GIVEN ENTRIES:
----------------

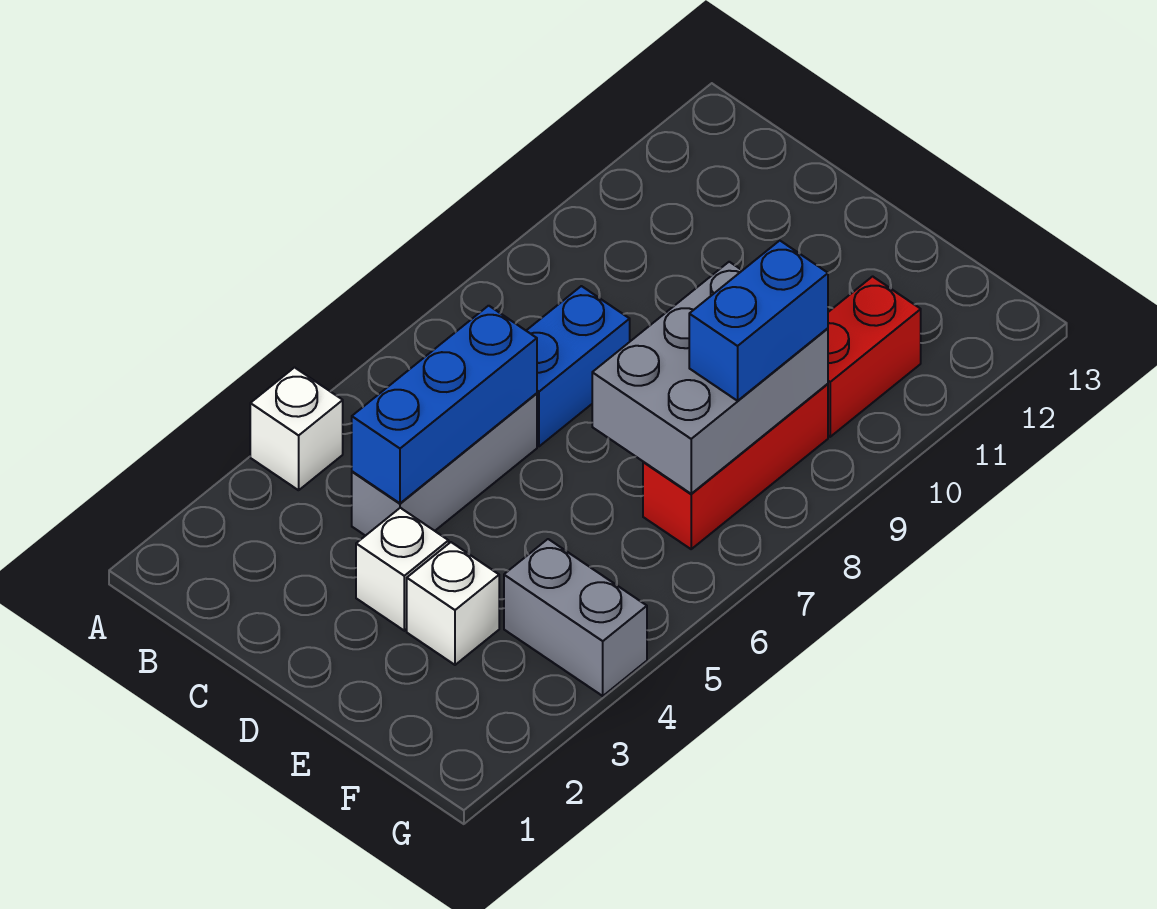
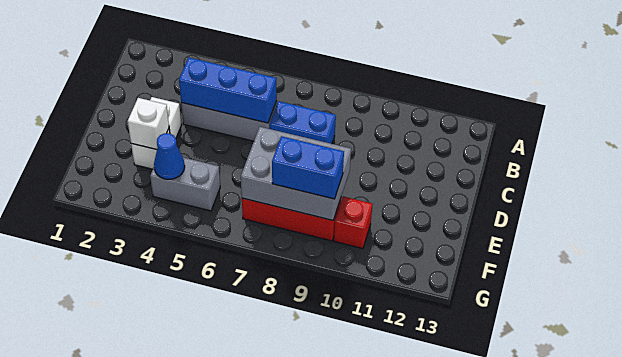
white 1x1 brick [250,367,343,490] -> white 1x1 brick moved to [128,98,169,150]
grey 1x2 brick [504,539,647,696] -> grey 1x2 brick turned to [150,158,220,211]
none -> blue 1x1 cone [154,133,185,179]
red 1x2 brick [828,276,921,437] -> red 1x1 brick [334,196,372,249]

----------------

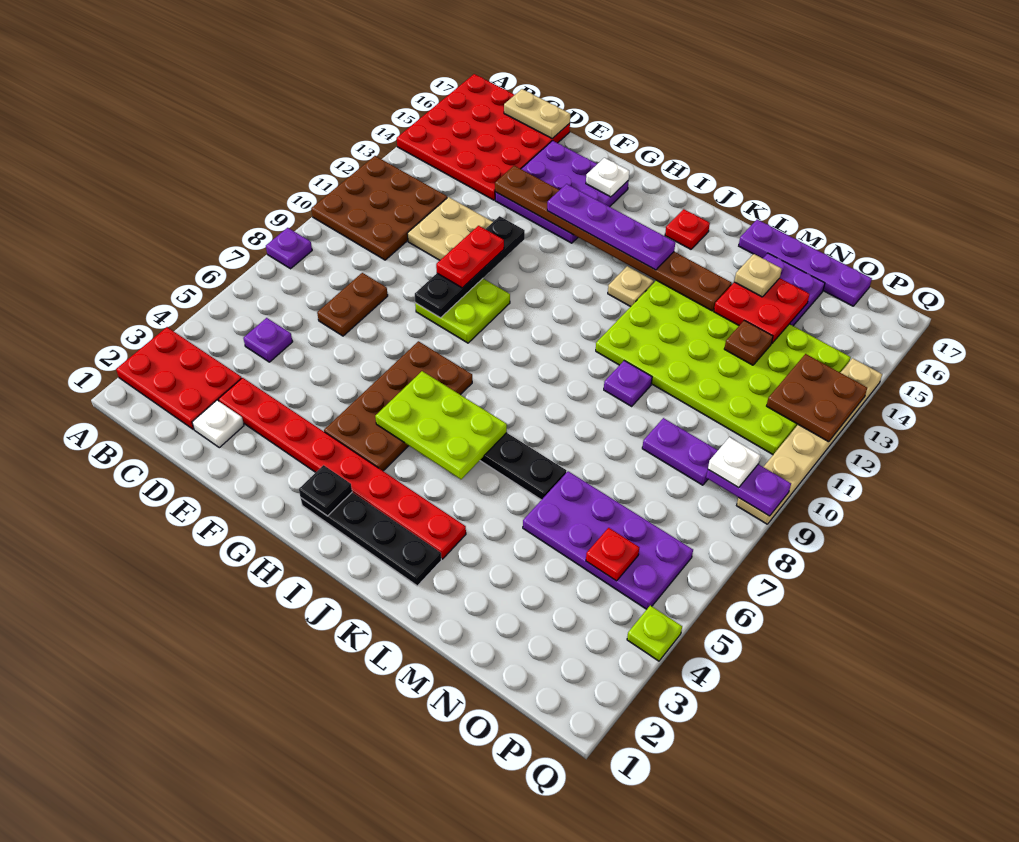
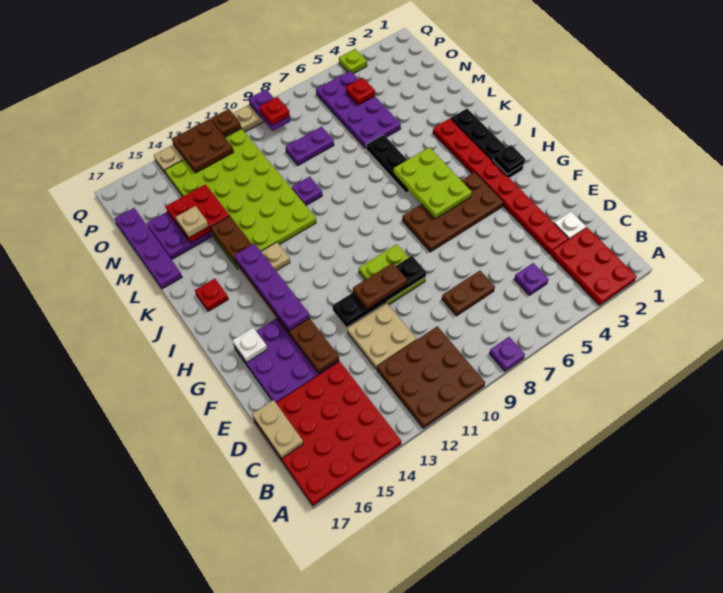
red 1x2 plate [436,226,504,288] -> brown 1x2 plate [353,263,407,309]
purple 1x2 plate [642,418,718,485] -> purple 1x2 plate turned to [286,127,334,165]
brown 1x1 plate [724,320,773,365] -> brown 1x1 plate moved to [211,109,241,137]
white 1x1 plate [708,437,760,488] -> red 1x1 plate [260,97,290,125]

----------------

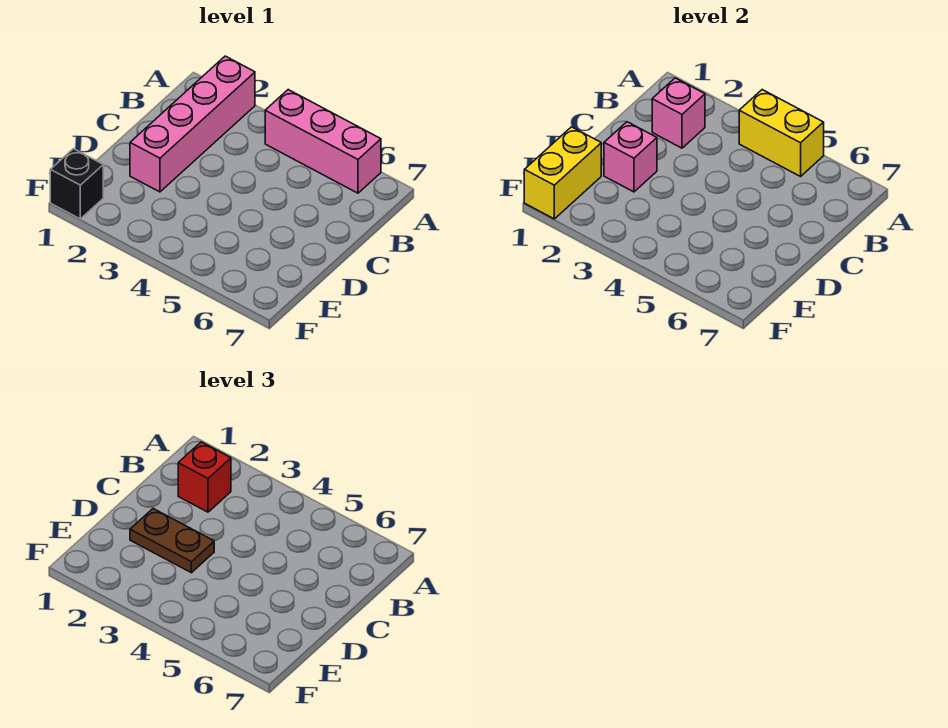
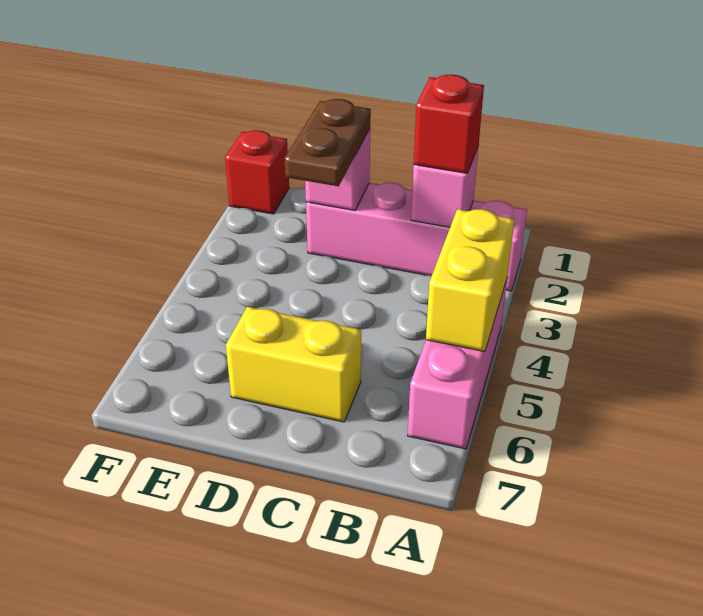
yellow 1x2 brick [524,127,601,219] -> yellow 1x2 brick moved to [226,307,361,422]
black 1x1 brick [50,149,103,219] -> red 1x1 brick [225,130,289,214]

----------------

ACTIVITY:
All that is wanted is the stretch of lines above from the one containing "white 1x1 brick [250,367,343,490]" through the one containing "red 1x2 brick", duplicated exactly.

OUTPUT OF THE TASK:
white 1x1 brick [250,367,343,490] -> white 1x1 brick moved to [128,98,169,150]
grey 1x2 brick [504,539,647,696] -> grey 1x2 brick turned to [150,158,220,211]
none -> blue 1x1 cone [154,133,185,179]
red 1x2 brick [828,276,921,437] -> red 1x1 brick [334,196,372,249]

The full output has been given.